(Exercise inputs Opens)
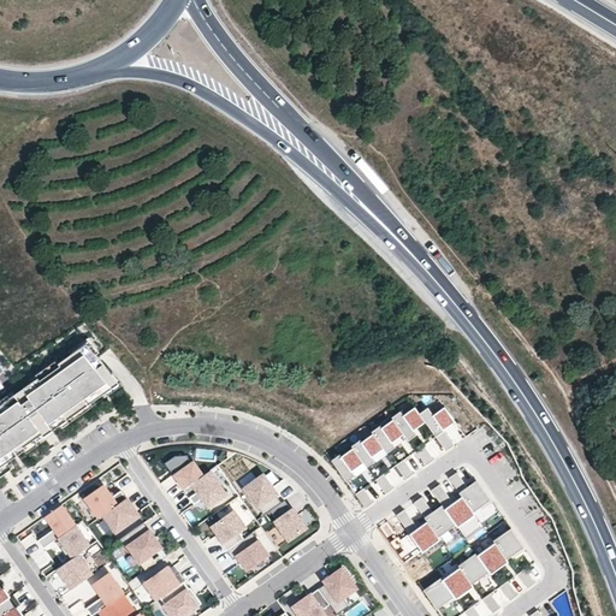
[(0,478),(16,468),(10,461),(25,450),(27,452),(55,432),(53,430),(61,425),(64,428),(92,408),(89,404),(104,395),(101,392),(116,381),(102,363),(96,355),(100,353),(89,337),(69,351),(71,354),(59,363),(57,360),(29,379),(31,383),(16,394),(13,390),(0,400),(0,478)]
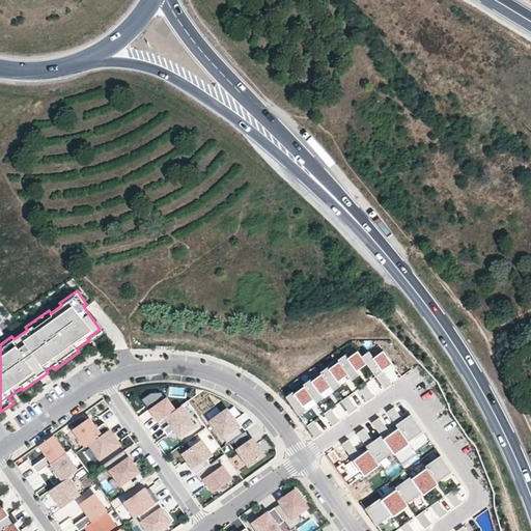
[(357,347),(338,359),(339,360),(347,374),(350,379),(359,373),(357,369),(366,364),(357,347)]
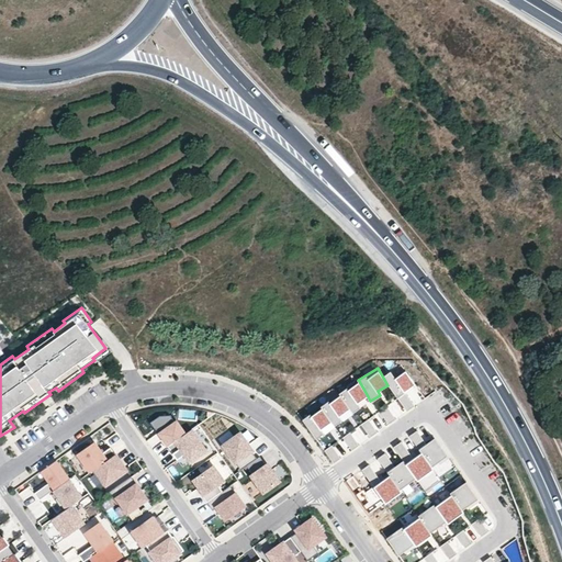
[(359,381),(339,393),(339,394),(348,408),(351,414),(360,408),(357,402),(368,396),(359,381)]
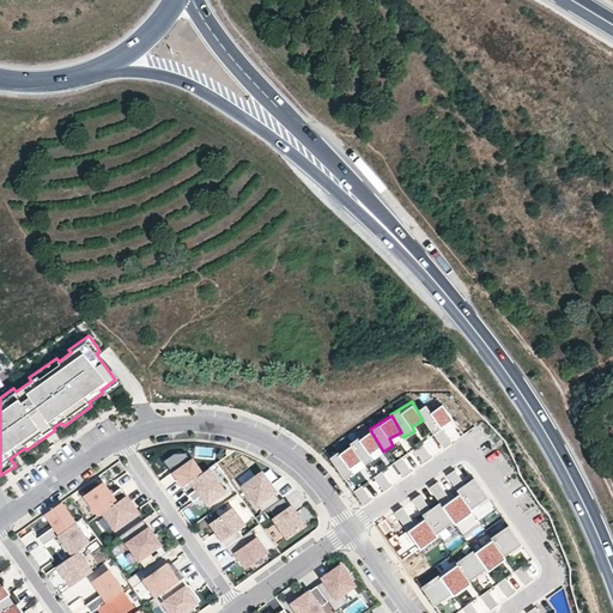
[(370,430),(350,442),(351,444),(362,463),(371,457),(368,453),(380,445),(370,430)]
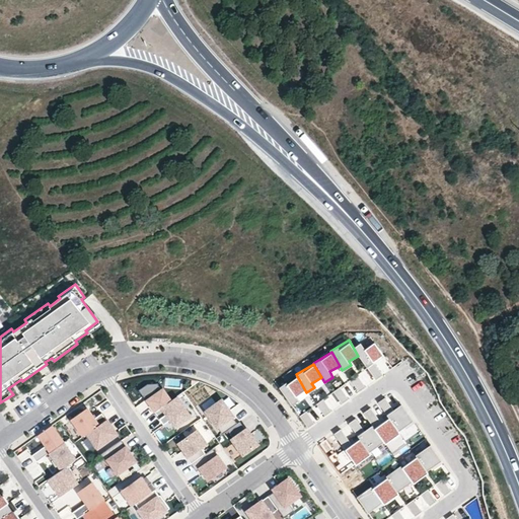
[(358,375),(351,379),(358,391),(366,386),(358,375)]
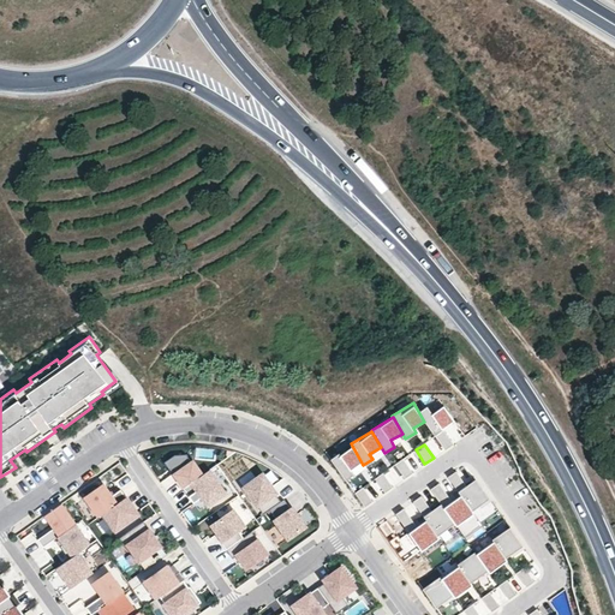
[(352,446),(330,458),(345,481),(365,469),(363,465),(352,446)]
(Exercise inputs Closes)
(Exercise inputs Opens)
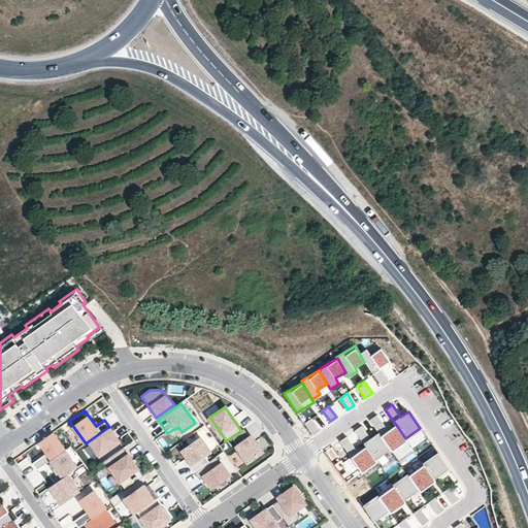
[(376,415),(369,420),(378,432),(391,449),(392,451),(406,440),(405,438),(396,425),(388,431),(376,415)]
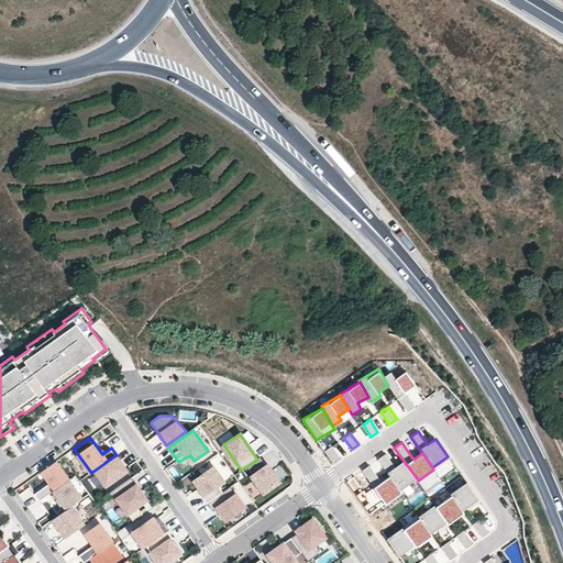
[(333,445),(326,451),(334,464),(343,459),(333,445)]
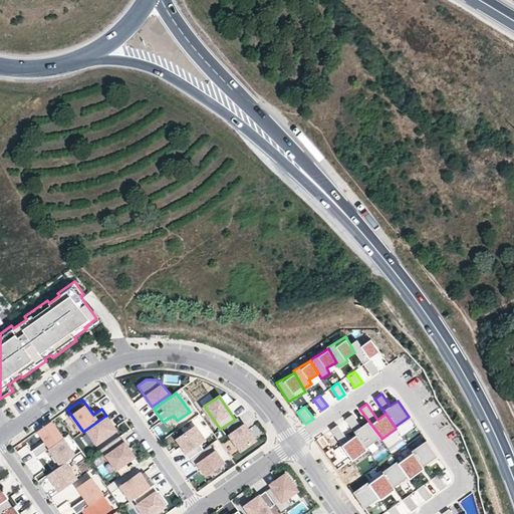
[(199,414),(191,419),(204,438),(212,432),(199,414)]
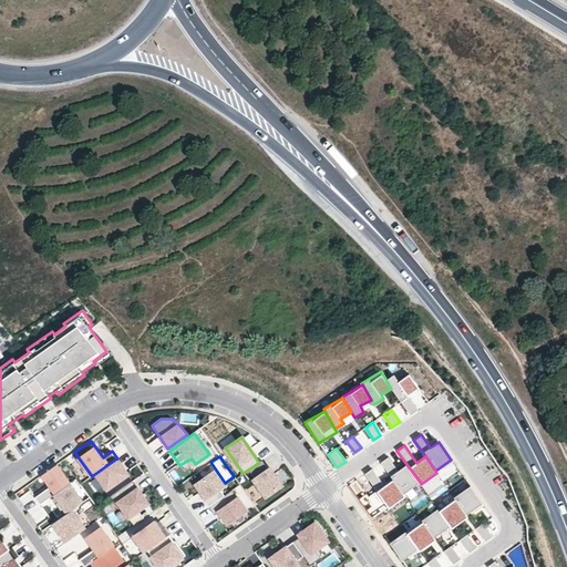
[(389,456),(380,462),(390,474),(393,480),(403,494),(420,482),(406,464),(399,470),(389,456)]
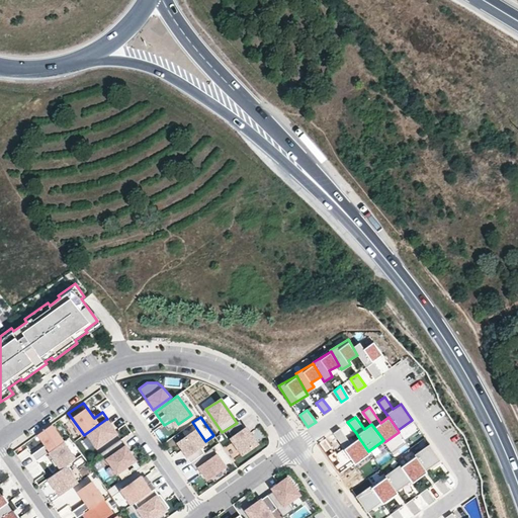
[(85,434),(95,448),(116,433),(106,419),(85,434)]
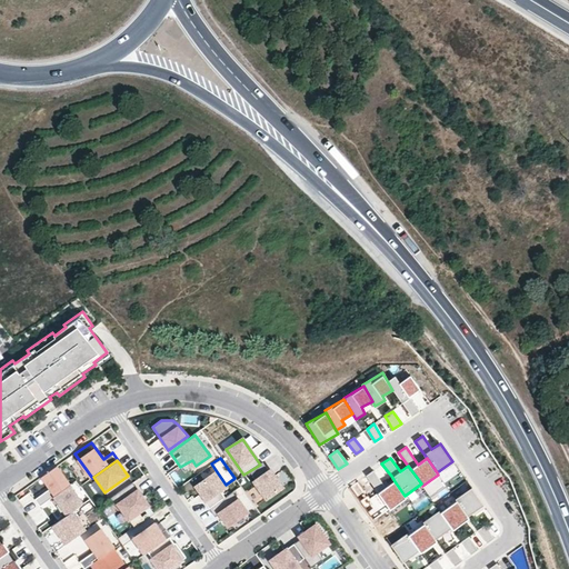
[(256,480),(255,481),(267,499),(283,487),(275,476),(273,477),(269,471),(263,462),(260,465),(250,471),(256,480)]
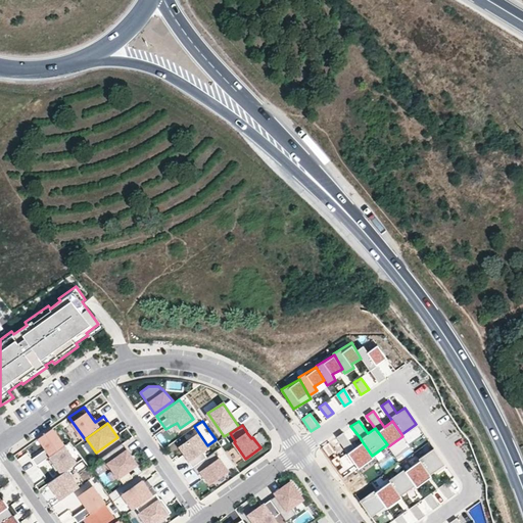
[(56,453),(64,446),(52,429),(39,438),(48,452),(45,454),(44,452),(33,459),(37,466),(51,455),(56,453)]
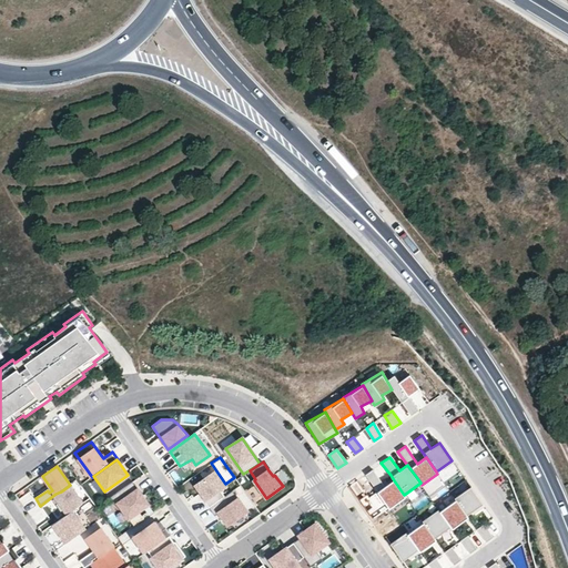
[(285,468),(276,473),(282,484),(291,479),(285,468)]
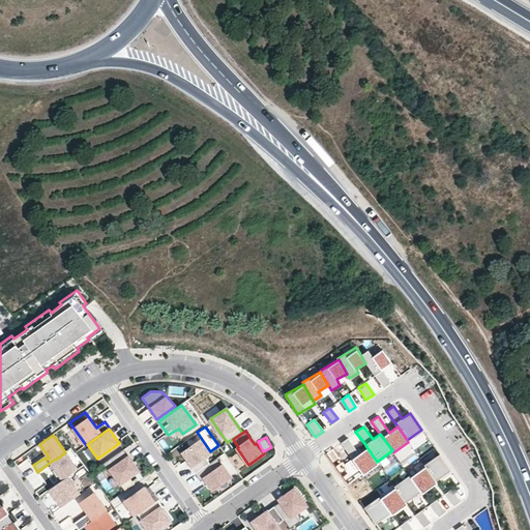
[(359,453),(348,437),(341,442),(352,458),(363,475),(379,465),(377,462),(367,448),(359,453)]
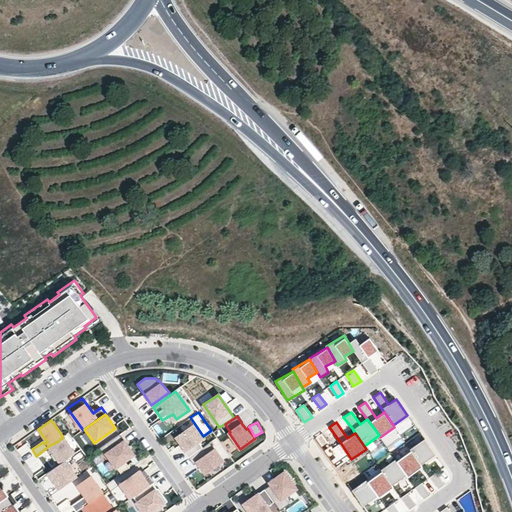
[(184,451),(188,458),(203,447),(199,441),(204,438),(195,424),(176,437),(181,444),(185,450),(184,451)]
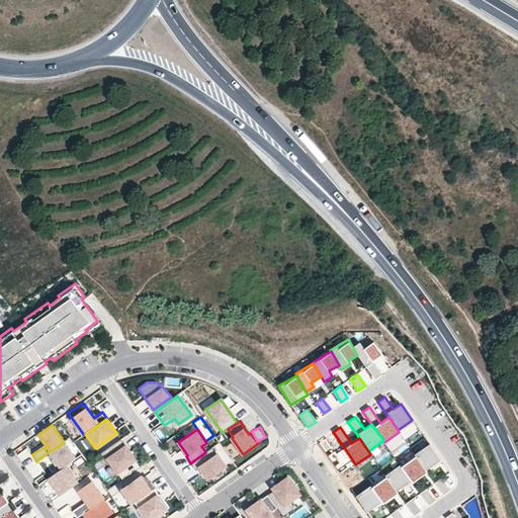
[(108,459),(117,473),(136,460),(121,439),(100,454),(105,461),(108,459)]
(Exercise inputs Closes)
> Task description: Above are the records; restate exactly the lines from the one containing "[(358,375),(351,379),(358,391),(366,386),(358,375)]" through the one containing "[(352,446),(330,458),(345,481),(365,469),(363,465),(352,446)]", keeping pictures out.

> Response for this exercise:
[(358,375),(351,379),(358,391),(366,386),(358,375)]
[(352,446),(330,458),(345,481),(365,469),(363,465),(352,446)]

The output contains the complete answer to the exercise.